[Stored data entries]
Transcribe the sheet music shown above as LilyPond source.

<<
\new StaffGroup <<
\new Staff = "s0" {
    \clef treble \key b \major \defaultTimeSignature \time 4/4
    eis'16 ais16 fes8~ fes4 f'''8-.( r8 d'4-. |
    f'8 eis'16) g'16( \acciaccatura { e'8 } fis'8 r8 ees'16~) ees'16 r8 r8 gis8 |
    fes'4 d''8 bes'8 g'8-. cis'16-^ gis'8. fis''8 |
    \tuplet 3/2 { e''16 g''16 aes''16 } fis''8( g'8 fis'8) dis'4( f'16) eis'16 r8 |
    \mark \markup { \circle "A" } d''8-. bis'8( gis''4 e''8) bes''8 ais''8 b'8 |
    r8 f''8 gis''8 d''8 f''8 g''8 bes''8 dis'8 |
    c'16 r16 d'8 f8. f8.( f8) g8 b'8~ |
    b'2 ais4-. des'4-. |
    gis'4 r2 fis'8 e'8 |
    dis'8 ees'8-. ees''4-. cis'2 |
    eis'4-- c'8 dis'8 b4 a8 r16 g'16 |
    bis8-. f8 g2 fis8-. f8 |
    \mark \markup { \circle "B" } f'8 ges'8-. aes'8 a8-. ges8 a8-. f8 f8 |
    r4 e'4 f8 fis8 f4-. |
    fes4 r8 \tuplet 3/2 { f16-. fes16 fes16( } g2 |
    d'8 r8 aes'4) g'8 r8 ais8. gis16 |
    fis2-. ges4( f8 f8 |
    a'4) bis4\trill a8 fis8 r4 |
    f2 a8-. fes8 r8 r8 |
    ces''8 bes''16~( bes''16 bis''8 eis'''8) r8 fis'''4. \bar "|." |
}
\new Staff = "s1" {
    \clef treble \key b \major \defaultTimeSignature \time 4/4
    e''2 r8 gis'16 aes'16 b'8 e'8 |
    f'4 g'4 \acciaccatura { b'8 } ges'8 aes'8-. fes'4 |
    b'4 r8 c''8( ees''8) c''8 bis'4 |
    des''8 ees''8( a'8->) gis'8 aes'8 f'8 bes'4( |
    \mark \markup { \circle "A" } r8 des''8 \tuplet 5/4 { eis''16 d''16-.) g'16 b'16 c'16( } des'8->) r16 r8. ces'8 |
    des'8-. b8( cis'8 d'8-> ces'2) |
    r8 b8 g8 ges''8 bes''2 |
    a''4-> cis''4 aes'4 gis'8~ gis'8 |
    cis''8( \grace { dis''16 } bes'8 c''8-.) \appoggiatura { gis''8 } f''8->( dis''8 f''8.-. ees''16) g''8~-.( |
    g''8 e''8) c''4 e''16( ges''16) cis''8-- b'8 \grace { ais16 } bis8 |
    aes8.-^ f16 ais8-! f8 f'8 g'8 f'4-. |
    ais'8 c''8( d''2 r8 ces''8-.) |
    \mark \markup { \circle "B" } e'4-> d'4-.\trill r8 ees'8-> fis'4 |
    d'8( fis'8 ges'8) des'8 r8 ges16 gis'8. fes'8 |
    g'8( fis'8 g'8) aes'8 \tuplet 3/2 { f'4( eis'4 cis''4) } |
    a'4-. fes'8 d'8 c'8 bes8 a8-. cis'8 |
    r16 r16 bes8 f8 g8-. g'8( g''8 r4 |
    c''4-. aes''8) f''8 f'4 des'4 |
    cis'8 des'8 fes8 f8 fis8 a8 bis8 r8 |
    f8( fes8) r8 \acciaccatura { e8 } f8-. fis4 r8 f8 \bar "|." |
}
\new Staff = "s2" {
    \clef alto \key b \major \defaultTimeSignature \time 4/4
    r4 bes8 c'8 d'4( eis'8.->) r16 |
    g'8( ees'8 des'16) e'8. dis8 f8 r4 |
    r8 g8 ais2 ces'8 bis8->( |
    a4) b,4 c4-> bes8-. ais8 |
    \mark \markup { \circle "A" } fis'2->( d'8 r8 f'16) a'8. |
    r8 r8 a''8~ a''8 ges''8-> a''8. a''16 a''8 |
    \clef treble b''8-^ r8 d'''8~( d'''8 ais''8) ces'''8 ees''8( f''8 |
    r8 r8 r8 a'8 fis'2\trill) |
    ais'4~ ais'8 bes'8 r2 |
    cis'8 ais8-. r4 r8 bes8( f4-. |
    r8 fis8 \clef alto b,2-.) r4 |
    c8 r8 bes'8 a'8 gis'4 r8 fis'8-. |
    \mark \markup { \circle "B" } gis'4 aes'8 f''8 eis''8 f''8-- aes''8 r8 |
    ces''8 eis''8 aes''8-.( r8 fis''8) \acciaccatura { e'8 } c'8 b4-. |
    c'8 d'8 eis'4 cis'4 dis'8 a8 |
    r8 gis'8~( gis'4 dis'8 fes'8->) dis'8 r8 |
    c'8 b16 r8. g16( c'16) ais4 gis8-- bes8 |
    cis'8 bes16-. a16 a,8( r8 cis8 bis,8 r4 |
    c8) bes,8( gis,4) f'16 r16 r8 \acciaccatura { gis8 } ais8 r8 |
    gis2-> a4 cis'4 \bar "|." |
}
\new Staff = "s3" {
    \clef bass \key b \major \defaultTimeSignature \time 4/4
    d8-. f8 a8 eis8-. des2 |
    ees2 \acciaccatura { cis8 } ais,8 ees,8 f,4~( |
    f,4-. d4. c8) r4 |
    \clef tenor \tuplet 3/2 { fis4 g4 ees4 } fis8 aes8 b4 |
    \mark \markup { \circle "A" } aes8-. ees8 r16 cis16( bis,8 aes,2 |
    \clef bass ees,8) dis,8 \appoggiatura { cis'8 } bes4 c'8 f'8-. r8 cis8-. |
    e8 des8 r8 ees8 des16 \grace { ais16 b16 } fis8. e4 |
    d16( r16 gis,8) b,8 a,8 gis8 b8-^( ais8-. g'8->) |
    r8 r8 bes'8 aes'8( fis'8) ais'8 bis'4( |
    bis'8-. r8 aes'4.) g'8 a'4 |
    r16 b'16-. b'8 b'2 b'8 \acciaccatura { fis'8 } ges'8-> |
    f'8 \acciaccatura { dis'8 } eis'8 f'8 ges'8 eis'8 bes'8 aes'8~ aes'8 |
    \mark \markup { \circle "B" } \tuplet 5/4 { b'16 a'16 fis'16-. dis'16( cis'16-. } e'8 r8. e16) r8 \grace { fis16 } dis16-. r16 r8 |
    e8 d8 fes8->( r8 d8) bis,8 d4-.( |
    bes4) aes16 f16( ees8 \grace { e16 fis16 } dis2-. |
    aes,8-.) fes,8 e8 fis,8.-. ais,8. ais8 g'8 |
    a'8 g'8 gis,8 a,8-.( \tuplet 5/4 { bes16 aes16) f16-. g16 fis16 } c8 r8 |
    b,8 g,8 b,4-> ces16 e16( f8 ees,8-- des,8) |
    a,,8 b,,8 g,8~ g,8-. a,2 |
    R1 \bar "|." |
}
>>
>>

| Aim |
Please pick out every line in the material above that contains the string "major" and copy those lines. Case counts, so only matches with the same capitalization qualify.

| The response |
    \clef treble \key b \major \defaultTimeSignature \time 4/4
    \clef treble \key b \major \defaultTimeSignature \time 4/4
    \clef alto \key b \major \defaultTimeSignature \time 4/4
    \clef bass \key b \major \defaultTimeSignature \time 4/4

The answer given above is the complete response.